▸ **Directions for this task**
Set down, exactly and with no pictures, the line that contains "cyan circle: (89, 183) -> (135, 195), moved" and all lines after it in the listing.

▸ **Supplied records**
━━━━━━━━━━
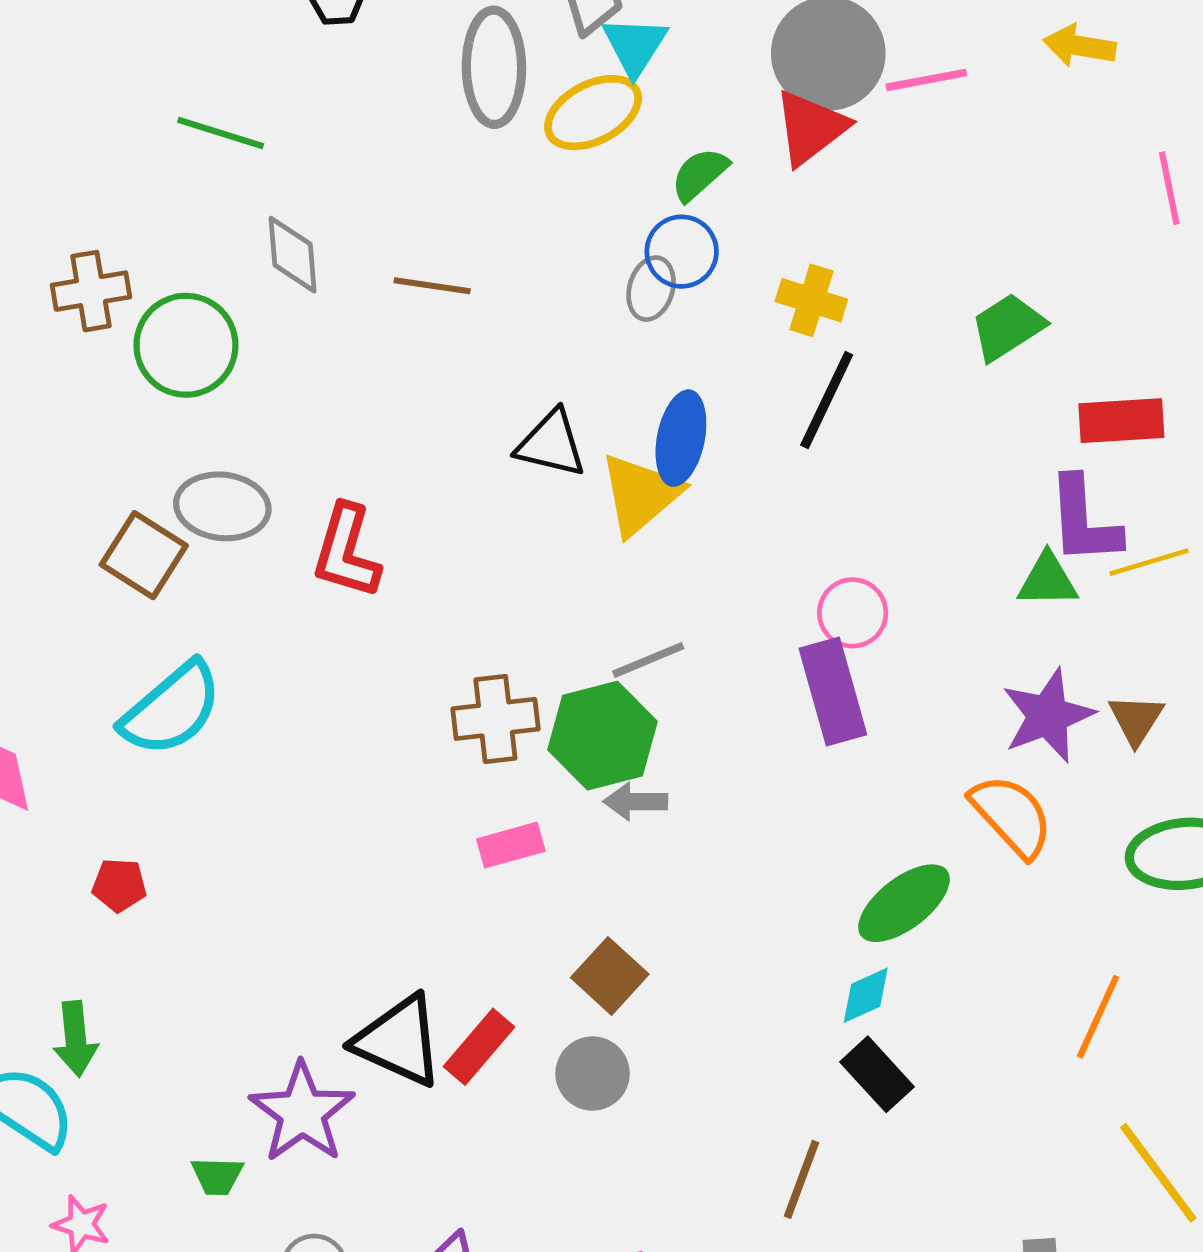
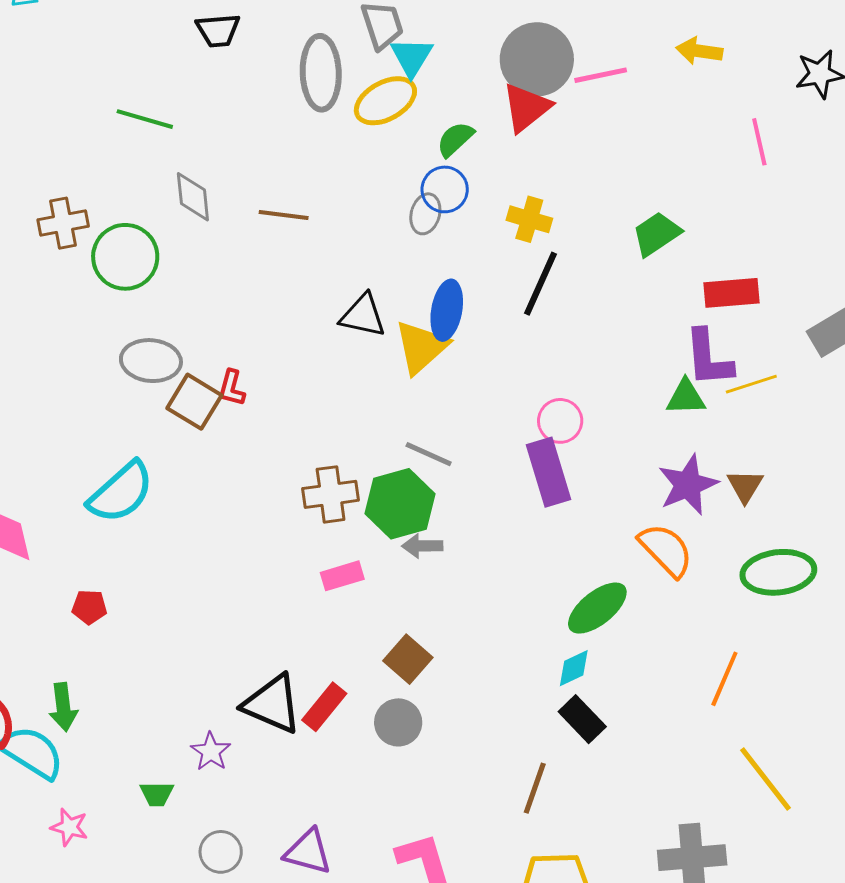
red L-shape: (346, 551) -> (232, 388), size x0.6
brown square: (144, 555) -> (194, 402), moved
gray line: (648, 660) -> (429, 454), turned 48
purple star: (302, 1112) -> (211, 752), size x0.6

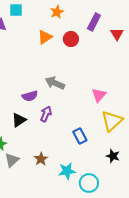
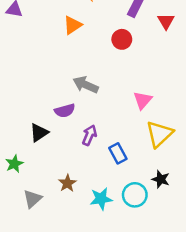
red circle: (71, 39) -> (122, 39), moved
purple semicircle: (30, 96) -> (65, 111), moved
purple arrow: (46, 114) -> (89, 135), moved
gray triangle: (12, 160) -> (32, 199), moved
cyan circle: (89, 183) -> (135, 195), moved

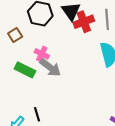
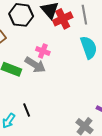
pink cross: (42, 54) -> (43, 51), moved

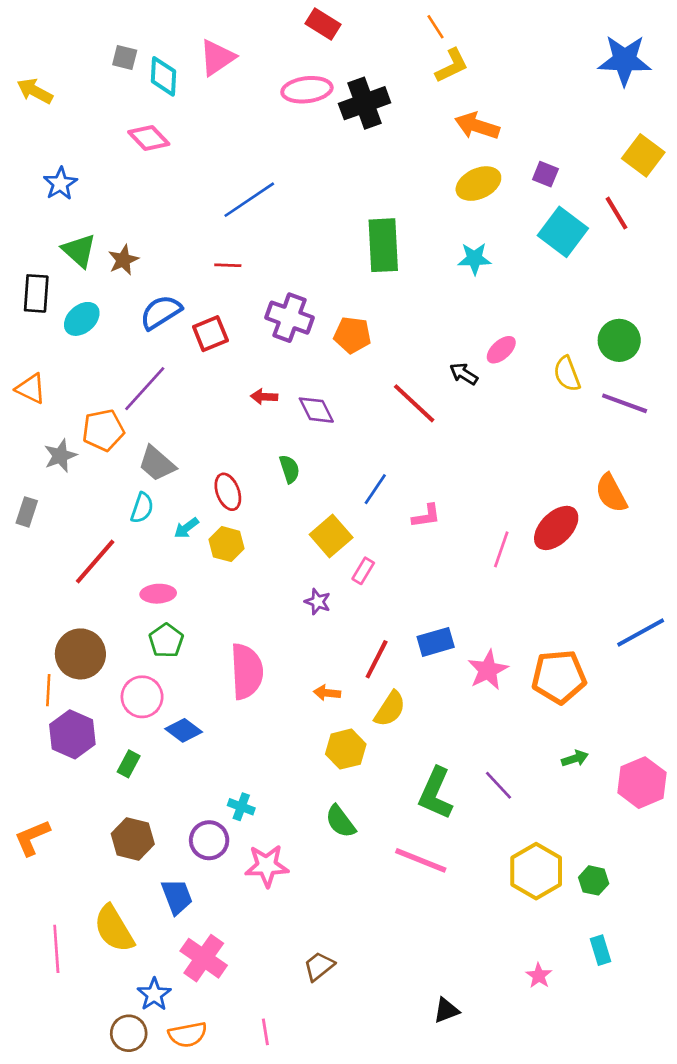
━━━━━━━━━━
▸ **Response to this exercise**
cyan circle: (89, 183) -> (135, 195), moved

pink cross: (42, 54) -> (43, 51), moved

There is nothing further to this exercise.